■ INSTRUCTION ■
Copy out the entries below verbatim, from the line with "hospital [1967, 1224]" through the line with "ascot (1929, 798)", both included, and nothing else.

■ SUPPLIED ENTRIES ■
----
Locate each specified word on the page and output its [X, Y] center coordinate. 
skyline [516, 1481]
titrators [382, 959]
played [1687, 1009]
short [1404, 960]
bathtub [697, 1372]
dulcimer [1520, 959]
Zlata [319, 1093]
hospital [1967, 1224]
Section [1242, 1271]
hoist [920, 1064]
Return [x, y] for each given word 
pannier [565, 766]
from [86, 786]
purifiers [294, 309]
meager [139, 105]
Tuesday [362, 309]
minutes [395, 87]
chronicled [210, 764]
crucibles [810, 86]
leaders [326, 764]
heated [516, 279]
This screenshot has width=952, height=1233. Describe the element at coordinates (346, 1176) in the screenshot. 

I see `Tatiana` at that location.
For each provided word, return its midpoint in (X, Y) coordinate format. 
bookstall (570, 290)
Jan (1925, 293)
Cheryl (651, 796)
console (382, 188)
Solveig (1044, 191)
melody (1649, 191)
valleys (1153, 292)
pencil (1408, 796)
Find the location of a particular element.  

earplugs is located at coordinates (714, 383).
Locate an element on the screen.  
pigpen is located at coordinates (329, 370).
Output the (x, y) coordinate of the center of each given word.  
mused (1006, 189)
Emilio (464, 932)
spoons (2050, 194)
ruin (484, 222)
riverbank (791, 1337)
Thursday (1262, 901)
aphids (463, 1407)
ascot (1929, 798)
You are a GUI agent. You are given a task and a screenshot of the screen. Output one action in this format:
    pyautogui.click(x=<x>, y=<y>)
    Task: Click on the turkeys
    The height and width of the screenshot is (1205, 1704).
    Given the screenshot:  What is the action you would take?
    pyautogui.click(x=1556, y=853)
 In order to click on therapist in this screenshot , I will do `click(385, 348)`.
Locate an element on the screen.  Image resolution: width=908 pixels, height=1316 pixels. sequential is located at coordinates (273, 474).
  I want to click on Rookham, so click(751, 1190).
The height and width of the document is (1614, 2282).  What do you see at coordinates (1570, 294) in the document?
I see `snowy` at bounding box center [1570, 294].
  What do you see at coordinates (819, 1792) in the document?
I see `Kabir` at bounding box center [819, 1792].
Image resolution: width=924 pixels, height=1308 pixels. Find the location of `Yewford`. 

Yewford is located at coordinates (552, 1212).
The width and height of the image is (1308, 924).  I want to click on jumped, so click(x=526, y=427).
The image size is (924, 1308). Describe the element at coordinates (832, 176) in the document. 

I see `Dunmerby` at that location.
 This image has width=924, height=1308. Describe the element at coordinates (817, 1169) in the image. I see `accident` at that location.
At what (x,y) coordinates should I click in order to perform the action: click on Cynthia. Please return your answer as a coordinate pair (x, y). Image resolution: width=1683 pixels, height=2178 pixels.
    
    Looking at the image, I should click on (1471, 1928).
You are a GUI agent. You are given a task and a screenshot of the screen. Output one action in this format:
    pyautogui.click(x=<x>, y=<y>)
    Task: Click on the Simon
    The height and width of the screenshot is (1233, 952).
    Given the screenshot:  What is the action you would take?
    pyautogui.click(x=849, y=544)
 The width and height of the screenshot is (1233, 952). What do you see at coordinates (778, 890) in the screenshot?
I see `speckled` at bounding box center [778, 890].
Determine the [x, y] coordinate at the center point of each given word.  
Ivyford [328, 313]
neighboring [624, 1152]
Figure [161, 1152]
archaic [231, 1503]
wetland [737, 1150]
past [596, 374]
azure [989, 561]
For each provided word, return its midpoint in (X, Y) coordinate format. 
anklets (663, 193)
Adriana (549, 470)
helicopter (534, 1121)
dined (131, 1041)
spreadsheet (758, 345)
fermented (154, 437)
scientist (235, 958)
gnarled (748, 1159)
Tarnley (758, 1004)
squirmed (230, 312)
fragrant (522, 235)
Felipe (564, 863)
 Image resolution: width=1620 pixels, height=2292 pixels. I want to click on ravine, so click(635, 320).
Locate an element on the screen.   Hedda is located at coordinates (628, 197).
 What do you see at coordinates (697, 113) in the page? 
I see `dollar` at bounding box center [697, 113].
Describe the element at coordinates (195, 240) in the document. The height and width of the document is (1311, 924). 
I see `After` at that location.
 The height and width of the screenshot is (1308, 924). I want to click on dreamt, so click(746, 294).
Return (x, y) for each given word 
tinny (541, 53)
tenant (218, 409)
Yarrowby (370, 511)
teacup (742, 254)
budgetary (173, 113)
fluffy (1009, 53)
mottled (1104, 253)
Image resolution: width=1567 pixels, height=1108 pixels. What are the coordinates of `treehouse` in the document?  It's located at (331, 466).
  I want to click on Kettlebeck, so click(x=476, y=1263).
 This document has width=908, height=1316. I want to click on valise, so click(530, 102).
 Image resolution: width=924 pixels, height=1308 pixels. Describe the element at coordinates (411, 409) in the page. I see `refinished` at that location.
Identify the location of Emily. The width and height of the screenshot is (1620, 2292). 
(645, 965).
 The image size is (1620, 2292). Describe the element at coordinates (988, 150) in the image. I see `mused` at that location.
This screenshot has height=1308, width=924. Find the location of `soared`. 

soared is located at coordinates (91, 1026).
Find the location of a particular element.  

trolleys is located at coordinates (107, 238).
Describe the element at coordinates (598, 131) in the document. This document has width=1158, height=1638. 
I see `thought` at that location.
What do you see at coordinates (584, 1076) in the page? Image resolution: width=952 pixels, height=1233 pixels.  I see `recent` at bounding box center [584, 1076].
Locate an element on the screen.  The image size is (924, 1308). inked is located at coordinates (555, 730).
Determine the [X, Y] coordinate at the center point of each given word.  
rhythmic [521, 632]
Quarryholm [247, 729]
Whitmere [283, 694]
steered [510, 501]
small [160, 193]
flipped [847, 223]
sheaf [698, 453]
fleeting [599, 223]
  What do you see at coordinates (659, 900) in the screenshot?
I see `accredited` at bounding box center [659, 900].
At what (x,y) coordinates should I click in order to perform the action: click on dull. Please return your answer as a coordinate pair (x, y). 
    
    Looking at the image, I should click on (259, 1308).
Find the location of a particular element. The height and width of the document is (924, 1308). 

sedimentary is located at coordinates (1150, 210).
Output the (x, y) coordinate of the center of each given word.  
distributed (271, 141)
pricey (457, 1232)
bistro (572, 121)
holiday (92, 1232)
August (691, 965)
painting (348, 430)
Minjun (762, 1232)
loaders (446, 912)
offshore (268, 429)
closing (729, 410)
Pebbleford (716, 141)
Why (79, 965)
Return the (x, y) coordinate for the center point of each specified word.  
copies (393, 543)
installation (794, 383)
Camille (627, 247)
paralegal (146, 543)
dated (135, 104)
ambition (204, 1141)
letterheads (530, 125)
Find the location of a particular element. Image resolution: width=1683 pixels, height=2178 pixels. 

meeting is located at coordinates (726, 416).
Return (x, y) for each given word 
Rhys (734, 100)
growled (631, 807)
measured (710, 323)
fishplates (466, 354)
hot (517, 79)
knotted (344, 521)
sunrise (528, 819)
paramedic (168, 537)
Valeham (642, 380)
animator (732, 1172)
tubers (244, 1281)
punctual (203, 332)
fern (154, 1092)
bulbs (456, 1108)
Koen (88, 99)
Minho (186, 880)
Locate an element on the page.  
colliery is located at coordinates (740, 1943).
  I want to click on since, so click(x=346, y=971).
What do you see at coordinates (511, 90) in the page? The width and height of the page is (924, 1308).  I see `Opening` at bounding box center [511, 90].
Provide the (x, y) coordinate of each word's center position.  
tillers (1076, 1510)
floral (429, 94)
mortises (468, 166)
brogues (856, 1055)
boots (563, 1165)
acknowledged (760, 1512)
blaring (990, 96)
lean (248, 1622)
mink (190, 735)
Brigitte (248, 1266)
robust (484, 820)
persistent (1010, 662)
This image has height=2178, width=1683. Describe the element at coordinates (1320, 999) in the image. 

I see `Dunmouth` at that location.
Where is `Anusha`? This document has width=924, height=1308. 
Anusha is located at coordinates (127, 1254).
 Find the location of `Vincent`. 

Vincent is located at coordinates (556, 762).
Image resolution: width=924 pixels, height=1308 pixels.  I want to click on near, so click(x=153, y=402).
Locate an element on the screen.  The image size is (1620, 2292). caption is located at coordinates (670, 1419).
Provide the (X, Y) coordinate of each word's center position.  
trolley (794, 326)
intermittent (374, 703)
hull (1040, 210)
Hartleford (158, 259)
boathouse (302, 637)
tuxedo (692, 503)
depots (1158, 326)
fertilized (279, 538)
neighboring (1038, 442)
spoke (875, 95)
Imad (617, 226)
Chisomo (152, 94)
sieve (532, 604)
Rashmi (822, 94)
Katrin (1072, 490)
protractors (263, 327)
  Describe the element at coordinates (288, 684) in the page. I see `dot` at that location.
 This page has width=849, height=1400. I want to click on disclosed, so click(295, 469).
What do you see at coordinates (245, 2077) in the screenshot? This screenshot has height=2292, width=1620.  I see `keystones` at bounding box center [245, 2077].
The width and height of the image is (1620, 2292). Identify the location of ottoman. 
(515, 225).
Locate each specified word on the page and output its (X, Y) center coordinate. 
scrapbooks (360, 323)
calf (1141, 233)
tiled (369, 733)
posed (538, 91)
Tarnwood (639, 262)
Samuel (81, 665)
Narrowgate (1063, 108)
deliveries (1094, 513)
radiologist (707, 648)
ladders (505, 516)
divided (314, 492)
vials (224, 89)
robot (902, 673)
----
■ THE REPLY ■
hospital [1967, 1224]
Section [1242, 1271]
hoist [920, 1064]
Return [x, y] for each given word 
pannier [565, 766]
from [86, 786]
purifiers [294, 309]
meager [139, 105]
Tuesday [362, 309]
minutes [395, 87]
chronicled [210, 764]
crucibles [810, 86]
leaders [326, 764]
heated [516, 279]
This screenshot has width=952, height=1233. Describe the element at coordinates (346, 1176) in the screenshot. 

I see `Tatiana` at that location.
For each provided word, return its midpoint in (X, Y) coordinate format. 
bookstall (570, 290)
Jan (1925, 293)
Cheryl (651, 796)
console (382, 188)
Solveig (1044, 191)
melody (1649, 191)
valleys (1153, 292)
pencil (1408, 796)
Find the location of a particular element.  

earplugs is located at coordinates (714, 383).
Locate an element on the screen.  
pigpen is located at coordinates (329, 370).
Output the (x, y) coordinate of the center of each given word.  
mused (1006, 189)
Emilio (464, 932)
spoons (2050, 194)
ruin (484, 222)
riverbank (791, 1337)
Thursday (1262, 901)
aphids (463, 1407)
ascot (1929, 798)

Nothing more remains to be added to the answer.